** start of Data rows **
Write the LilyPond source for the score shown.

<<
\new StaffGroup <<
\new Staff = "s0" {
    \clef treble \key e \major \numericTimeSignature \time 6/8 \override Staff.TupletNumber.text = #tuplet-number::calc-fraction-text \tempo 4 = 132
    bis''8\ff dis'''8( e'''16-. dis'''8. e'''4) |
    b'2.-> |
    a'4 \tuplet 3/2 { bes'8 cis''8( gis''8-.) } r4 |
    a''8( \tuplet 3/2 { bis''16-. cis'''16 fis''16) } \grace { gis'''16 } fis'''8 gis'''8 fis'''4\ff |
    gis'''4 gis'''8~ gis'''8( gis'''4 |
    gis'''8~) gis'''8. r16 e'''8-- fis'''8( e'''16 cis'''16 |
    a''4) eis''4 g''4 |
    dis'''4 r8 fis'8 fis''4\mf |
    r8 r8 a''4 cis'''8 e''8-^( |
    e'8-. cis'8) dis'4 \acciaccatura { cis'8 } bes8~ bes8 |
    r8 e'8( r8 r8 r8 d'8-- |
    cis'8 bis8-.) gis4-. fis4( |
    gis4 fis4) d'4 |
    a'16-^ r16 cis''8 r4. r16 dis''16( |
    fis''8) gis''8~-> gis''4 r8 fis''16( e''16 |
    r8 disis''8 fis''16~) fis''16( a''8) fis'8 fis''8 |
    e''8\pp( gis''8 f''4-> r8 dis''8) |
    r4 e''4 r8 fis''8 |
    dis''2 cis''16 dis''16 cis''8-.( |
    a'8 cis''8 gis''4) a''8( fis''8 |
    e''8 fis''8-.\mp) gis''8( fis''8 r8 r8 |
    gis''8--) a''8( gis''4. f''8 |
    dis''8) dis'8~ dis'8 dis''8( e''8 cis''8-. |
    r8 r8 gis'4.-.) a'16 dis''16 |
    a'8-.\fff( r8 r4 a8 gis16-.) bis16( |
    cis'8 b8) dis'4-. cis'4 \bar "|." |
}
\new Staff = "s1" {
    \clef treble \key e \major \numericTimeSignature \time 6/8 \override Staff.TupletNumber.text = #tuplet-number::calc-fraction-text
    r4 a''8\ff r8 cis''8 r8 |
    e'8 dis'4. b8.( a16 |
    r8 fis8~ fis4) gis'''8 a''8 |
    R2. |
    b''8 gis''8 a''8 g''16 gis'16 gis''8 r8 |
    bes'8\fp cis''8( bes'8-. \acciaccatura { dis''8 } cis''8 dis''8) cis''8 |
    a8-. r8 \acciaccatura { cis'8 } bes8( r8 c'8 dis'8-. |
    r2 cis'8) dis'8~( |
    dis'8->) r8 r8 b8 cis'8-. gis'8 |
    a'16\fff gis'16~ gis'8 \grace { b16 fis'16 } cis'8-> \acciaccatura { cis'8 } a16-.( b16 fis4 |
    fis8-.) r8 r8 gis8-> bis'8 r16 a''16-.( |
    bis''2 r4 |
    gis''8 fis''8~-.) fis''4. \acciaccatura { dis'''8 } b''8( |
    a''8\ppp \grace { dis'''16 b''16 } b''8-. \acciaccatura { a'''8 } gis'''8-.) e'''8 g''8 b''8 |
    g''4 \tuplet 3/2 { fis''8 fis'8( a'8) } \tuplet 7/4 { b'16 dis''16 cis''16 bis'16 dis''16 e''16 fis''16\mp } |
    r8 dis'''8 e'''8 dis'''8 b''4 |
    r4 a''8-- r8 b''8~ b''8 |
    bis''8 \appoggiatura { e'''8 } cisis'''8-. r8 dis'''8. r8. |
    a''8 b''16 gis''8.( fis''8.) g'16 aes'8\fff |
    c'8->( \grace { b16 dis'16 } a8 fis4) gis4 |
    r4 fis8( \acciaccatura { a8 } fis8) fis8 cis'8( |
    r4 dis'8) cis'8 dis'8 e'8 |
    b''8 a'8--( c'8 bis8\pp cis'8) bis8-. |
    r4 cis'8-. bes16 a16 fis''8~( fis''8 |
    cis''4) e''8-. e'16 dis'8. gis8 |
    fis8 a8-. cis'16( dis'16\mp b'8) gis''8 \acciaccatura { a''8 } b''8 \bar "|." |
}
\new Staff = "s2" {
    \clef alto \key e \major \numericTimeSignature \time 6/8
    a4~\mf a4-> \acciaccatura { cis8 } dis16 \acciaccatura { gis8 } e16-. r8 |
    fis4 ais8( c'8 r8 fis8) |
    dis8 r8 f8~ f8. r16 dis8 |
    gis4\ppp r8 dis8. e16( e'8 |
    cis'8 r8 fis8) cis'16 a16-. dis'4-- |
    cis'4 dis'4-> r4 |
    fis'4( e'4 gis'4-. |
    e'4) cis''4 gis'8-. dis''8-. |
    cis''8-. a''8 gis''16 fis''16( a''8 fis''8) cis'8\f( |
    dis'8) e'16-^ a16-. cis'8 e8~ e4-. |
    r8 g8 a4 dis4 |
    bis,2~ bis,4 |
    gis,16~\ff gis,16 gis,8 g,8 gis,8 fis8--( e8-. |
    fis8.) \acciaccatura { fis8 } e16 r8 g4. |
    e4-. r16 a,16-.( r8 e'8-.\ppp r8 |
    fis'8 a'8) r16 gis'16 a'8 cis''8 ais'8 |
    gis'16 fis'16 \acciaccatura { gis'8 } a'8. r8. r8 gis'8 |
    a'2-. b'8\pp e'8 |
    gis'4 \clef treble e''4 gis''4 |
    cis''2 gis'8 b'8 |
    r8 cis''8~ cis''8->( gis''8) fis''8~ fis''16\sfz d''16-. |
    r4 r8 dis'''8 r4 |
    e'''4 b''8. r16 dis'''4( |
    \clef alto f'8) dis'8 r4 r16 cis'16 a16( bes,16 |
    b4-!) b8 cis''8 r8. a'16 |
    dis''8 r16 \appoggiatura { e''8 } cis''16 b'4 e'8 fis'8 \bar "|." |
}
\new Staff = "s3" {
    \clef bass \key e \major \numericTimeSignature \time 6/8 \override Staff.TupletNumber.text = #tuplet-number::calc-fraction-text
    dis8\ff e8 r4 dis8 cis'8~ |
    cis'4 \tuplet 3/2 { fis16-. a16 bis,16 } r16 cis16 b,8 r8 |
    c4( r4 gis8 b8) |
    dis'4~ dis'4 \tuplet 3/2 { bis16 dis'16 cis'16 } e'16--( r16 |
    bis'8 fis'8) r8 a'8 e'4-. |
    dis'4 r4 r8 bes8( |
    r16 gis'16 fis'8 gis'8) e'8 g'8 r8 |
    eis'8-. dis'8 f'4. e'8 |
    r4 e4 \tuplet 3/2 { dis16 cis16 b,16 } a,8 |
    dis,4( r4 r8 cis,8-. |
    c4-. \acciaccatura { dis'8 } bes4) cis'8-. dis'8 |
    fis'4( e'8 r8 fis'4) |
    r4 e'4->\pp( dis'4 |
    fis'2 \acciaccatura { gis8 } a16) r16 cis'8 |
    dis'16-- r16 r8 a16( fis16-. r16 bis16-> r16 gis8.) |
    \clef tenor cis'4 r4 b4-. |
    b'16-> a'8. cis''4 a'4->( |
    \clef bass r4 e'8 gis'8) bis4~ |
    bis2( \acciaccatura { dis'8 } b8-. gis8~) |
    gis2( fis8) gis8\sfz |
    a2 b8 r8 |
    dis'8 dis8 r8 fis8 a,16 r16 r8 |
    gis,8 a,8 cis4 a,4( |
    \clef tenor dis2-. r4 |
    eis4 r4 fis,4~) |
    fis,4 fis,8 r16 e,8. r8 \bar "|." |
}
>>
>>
** end of Data rows **
• _Exercise objective_:
Select every line of the listing above that contains the string "text", and copy each one in full.

• _Completed task_:
    \clef treble \key e \major \numericTimeSignature \time 6/8 \override Staff.TupletNumber.text = #tuplet-number::calc-fraction-text \tempo 4 = 132
    \clef treble \key e \major \numericTimeSignature \time 6/8 \override Staff.TupletNumber.text = #tuplet-number::calc-fraction-text
    \clef bass \key e \major \numericTimeSignature \time 6/8 \override Staff.TupletNumber.text = #tuplet-number::calc-fraction-text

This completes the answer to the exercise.